> _Problem description_
From the line with "gray arrow: (102, 59)" to the line with "yellow circle: (163, 41) -> (198, 82), moved", output every line below exactly, both ends included. Skip the pictures.

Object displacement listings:
################
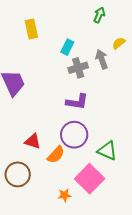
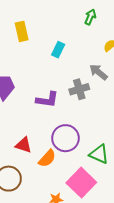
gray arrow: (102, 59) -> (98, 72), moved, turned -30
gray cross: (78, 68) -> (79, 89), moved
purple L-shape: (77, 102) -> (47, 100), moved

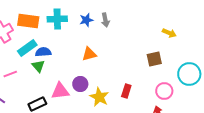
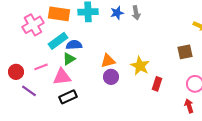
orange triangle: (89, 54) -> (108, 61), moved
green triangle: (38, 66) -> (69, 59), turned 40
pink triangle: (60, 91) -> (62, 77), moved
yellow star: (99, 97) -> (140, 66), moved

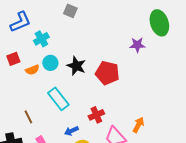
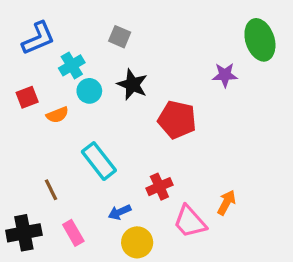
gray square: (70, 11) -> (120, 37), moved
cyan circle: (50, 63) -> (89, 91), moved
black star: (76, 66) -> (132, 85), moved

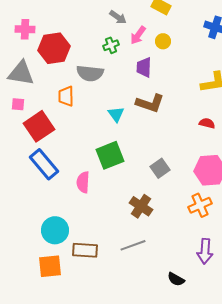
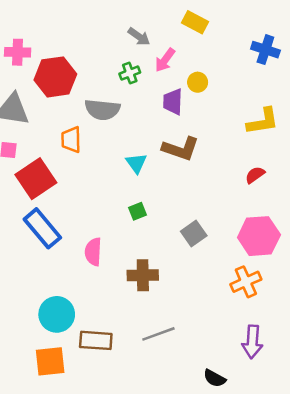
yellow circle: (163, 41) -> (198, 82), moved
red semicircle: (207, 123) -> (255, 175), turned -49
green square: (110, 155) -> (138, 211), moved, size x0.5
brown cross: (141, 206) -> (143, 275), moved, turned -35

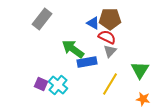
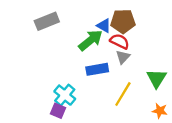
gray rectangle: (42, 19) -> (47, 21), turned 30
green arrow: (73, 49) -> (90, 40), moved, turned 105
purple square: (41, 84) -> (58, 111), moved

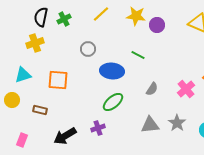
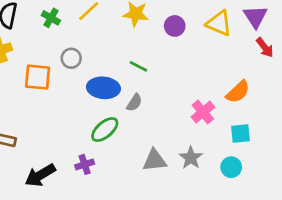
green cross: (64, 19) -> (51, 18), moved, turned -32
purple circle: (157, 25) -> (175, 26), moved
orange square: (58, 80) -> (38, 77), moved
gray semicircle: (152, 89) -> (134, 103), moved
################
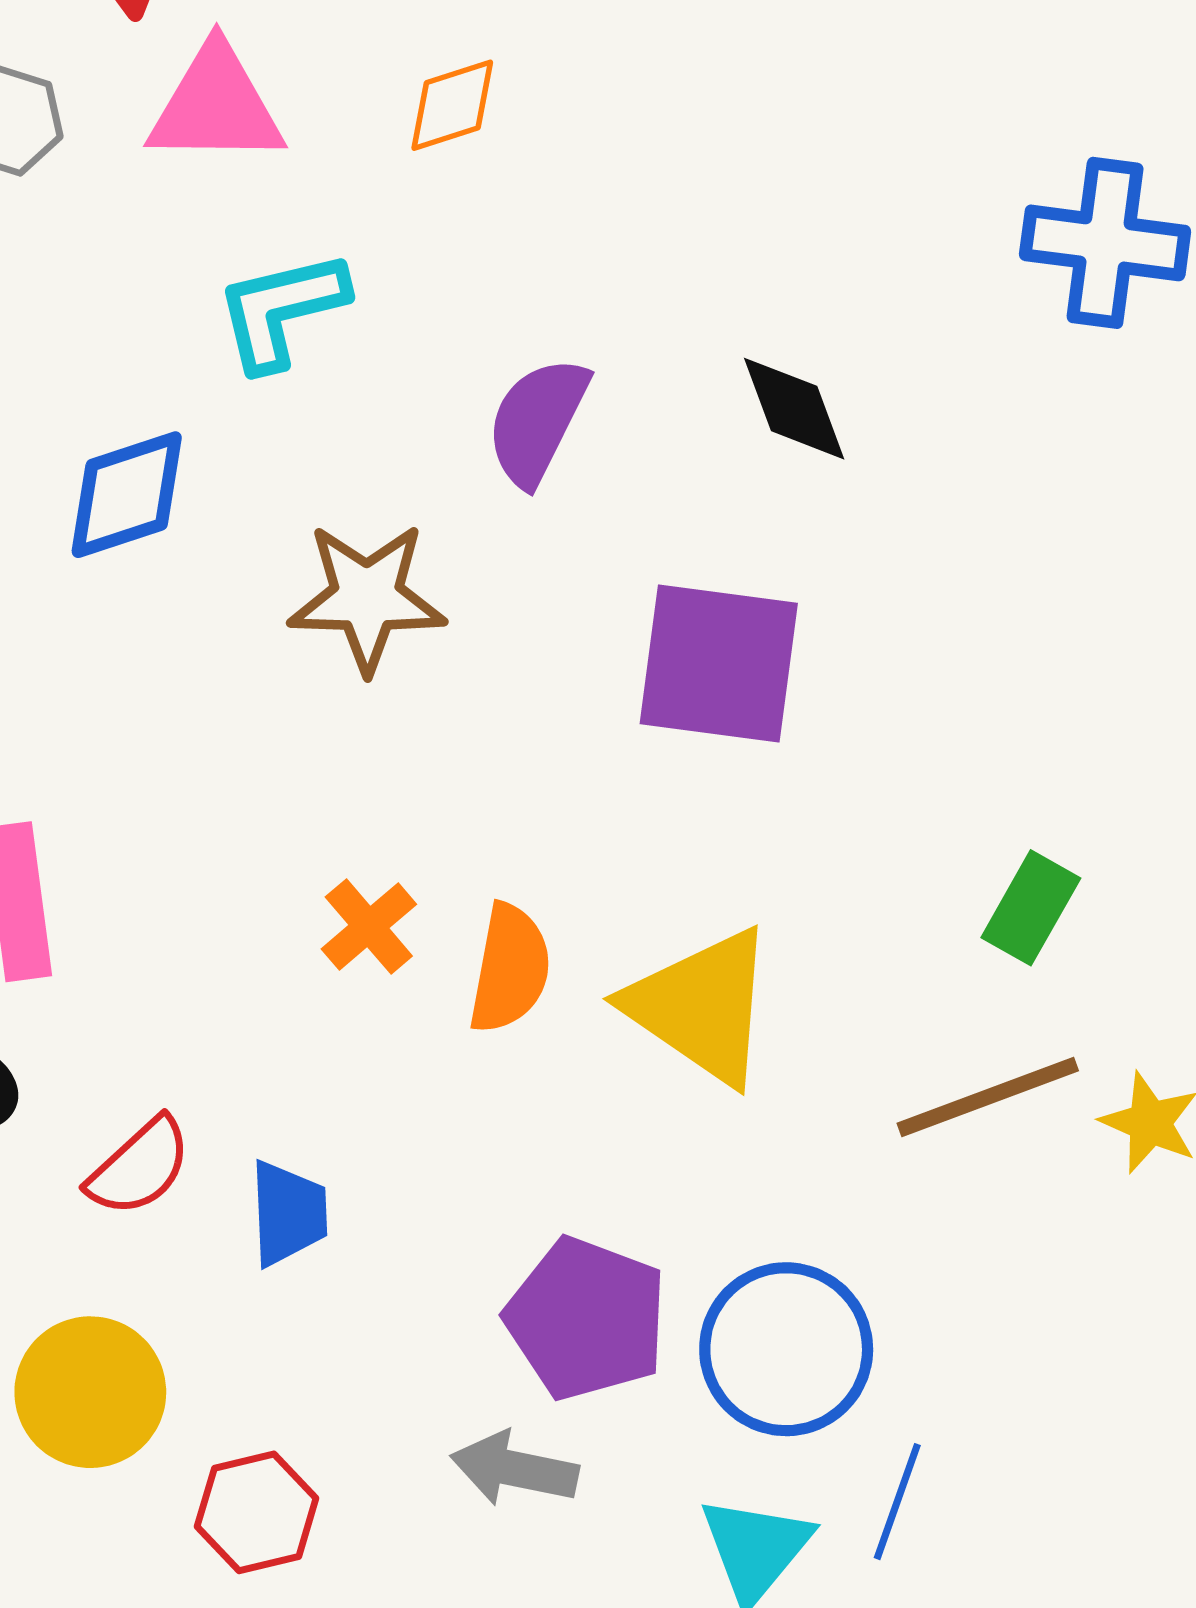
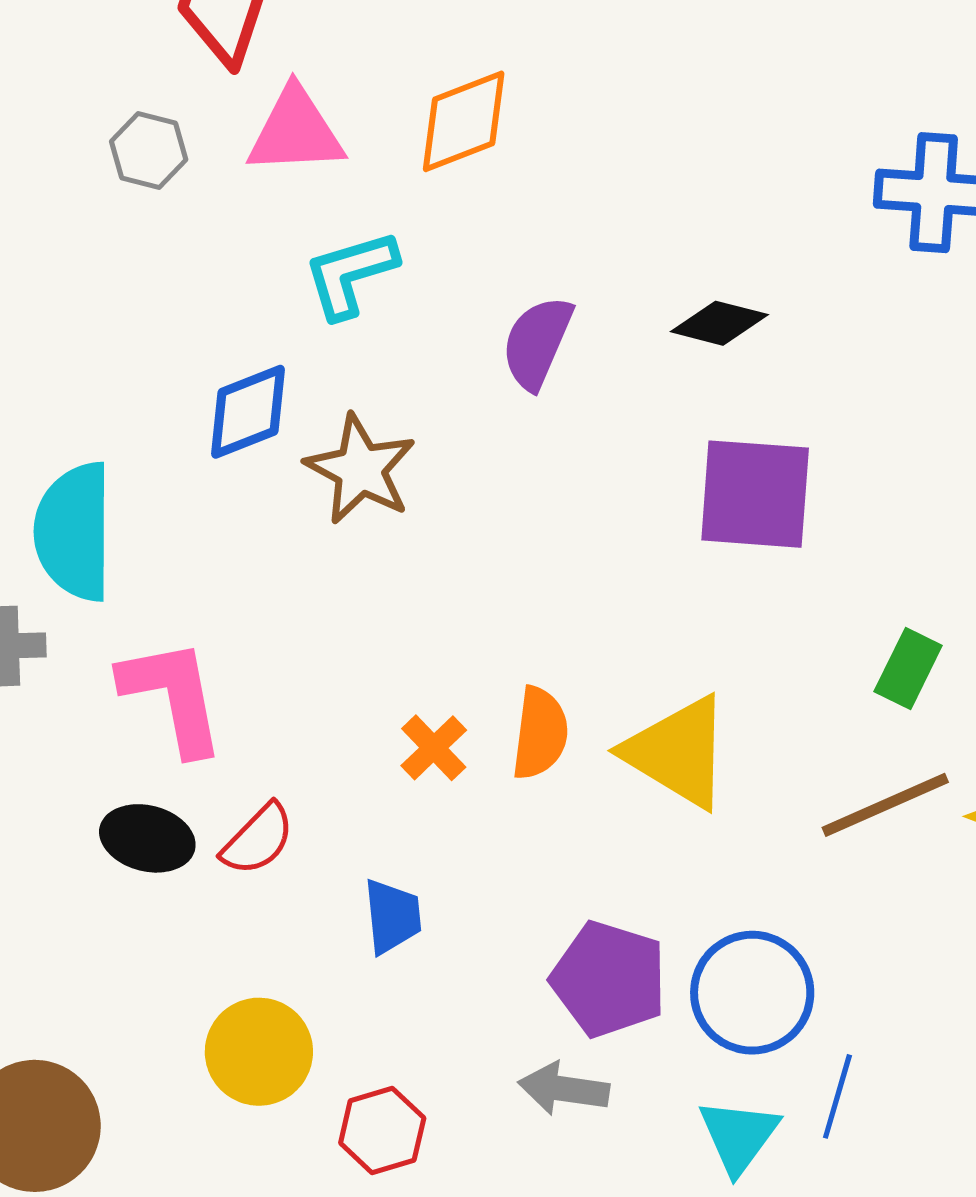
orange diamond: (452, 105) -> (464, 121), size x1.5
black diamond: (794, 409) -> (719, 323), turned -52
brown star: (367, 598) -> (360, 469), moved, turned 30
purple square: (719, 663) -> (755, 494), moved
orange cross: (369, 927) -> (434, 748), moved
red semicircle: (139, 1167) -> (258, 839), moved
################
> _Solution for this problem_
gray arrow: (102, 59) -> (98, 72), moved, turned -30
gray cross: (78, 68) -> (79, 89), moved
purple L-shape: (77, 102) -> (47, 100), moved

orange triangle: (89, 54) -> (108, 61), moved
green triangle: (38, 66) -> (69, 59), turned 40
pink triangle: (60, 91) -> (62, 77), moved
yellow star: (99, 97) -> (140, 66), moved

gray square: (70, 11) -> (120, 37), moved
cyan circle: (50, 63) -> (89, 91), moved
black star: (76, 66) -> (132, 85), moved

yellow circle: (163, 41) -> (198, 82), moved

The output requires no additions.